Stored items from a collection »
****

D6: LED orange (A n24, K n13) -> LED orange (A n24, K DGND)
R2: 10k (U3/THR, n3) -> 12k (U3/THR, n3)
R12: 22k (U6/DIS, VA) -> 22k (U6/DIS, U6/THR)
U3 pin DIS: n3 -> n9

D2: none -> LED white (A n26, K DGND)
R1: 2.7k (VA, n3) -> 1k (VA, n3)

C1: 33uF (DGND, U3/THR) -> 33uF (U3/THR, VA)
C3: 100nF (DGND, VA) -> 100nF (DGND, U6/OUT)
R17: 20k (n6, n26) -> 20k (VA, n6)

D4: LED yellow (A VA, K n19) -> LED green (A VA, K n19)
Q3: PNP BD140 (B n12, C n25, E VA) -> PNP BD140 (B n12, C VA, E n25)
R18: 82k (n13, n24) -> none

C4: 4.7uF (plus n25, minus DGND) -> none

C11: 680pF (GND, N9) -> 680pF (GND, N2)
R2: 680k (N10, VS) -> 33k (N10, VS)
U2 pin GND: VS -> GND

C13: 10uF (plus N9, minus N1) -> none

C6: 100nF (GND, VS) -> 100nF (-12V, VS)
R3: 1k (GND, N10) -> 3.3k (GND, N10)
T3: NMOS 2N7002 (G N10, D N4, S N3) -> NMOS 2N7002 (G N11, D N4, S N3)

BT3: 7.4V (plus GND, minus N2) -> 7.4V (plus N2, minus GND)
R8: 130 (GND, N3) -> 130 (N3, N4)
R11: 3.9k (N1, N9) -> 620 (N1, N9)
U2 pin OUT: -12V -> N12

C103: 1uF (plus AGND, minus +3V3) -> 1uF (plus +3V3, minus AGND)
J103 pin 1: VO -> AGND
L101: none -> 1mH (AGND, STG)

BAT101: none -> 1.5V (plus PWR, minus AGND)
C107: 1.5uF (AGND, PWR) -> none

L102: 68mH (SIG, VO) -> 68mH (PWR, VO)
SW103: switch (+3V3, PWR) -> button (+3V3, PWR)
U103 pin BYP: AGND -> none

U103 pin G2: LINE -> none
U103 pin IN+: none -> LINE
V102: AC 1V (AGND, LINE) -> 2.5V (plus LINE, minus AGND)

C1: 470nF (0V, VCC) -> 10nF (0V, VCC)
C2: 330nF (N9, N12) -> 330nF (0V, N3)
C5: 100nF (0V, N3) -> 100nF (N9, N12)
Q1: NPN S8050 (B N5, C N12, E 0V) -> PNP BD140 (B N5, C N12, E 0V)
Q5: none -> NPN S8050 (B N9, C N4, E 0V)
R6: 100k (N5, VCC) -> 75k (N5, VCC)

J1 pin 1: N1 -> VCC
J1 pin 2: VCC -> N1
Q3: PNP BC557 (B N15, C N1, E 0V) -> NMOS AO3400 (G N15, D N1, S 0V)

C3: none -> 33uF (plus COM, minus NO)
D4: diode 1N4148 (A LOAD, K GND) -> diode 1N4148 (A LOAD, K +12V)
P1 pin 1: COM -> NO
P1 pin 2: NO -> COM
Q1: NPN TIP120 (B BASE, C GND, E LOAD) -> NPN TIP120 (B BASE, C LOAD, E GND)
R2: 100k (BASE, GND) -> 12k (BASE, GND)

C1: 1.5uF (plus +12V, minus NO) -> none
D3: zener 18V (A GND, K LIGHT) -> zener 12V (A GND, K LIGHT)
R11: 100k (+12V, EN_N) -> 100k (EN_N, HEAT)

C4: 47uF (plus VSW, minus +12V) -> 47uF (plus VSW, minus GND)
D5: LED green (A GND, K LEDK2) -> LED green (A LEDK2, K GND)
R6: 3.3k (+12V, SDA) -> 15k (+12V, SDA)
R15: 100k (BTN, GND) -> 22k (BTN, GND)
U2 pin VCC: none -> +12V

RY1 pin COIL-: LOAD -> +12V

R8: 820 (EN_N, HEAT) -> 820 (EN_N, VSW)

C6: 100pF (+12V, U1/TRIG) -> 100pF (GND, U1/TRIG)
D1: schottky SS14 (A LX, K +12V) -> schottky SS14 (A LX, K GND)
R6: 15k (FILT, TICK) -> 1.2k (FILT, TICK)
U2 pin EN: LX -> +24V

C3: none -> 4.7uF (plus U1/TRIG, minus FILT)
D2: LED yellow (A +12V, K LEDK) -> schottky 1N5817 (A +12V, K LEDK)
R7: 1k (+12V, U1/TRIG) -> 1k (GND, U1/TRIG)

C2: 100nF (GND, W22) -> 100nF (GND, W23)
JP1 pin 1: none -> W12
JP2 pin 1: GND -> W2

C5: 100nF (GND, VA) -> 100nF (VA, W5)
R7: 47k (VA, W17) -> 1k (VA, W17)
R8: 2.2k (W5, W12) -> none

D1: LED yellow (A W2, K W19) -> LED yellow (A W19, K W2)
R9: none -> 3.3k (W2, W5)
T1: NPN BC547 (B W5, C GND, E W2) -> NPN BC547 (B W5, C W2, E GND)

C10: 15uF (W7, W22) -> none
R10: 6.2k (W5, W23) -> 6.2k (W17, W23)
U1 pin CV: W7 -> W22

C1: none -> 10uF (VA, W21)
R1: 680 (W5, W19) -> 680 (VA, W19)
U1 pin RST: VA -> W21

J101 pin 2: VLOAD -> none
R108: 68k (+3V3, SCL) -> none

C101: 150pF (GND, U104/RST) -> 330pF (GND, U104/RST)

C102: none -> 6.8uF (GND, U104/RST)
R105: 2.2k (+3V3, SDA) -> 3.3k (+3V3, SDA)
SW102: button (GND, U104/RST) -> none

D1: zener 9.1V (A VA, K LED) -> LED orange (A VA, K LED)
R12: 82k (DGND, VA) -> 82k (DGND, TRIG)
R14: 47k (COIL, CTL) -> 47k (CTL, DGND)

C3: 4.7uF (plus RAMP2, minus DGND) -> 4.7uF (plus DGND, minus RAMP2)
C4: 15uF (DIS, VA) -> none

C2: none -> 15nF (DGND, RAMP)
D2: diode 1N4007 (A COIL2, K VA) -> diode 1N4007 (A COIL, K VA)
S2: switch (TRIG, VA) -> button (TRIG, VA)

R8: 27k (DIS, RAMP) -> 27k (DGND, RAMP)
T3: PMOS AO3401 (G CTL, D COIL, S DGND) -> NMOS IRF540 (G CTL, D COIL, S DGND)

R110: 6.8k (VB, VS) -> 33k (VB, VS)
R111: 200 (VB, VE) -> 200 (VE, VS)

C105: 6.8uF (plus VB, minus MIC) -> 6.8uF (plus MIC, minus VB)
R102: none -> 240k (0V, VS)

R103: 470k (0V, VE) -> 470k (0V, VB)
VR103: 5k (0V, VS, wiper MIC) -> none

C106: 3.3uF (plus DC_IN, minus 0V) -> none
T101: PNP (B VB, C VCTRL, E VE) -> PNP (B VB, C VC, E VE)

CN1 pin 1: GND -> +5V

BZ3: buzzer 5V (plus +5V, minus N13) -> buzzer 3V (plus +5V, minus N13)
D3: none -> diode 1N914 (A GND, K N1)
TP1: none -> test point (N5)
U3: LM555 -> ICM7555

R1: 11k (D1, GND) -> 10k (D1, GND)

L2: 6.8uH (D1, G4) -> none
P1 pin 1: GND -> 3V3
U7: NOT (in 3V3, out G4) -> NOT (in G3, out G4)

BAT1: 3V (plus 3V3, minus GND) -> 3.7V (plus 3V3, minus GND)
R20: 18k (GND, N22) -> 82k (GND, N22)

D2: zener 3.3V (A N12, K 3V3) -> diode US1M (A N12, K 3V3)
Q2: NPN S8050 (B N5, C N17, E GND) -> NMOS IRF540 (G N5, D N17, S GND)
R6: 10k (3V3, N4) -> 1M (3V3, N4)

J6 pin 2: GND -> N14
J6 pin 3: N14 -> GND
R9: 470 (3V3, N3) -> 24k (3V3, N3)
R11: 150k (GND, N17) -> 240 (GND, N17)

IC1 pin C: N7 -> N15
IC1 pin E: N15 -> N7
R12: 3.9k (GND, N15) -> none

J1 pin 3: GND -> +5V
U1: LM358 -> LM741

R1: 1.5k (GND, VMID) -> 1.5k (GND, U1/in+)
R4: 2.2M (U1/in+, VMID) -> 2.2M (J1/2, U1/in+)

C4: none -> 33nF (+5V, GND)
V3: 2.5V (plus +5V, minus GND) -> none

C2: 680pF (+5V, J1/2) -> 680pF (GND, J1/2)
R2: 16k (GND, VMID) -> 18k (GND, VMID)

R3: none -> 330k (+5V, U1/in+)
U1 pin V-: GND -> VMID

****

What you will do »
Set down exactly the lines from the start of the records to the line with "U103 pin G2: LINE -> none". Include that line, and add nothing more.

The completed task »
D6: LED orange (A n24, K n13) -> LED orange (A n24, K DGND)
R2: 10k (U3/THR, n3) -> 12k (U3/THR, n3)
R12: 22k (U6/DIS, VA) -> 22k (U6/DIS, U6/THR)
U3 pin DIS: n3 -> n9

D2: none -> LED white (A n26, K DGND)
R1: 2.7k (VA, n3) -> 1k (VA, n3)

C1: 33uF (DGND, U3/THR) -> 33uF (U3/THR, VA)
C3: 100nF (DGND, VA) -> 100nF (DGND, U6/OUT)
R17: 20k (n6, n26) -> 20k (VA, n6)

D4: LED yellow (A VA, K n19) -> LED green (A VA, K n19)
Q3: PNP BD140 (B n12, C n25, E VA) -> PNP BD140 (B n12, C VA, E n25)
R18: 82k (n13, n24) -> none

C4: 4.7uF (plus n25, minus DGND) -> none

C11: 680pF (GND, N9) -> 680pF (GND, N2)
R2: 680k (N10, VS) -> 33k (N10, VS)
U2 pin GND: VS -> GND

C13: 10uF (plus N9, minus N1) -> none

C6: 100nF (GND, VS) -> 100nF (-12V, VS)
R3: 1k (GND, N10) -> 3.3k (GND, N10)
T3: NMOS 2N7002 (G N10, D N4, S N3) -> NMOS 2N7002 (G N11, D N4, S N3)

BT3: 7.4V (plus GND, minus N2) -> 7.4V (plus N2, minus GND)
R8: 130 (GND, N3) -> 130 (N3, N4)
R11: 3.9k (N1, N9) -> 620 (N1, N9)
U2 pin OUT: -12V -> N12

C103: 1uF (plus AGND, minus +3V3) -> 1uF (plus +3V3, minus AGND)
J103 pin 1: VO -> AGND
L101: none -> 1mH (AGND, STG)

BAT101: none -> 1.5V (plus PWR, minus AGND)
C107: 1.5uF (AGND, PWR) -> none

L102: 68mH (SIG, VO) -> 68mH (PWR, VO)
SW103: switch (+3V3, PWR) -> button (+3V3, PWR)
U103 pin BYP: AGND -> none

U103 pin G2: LINE -> none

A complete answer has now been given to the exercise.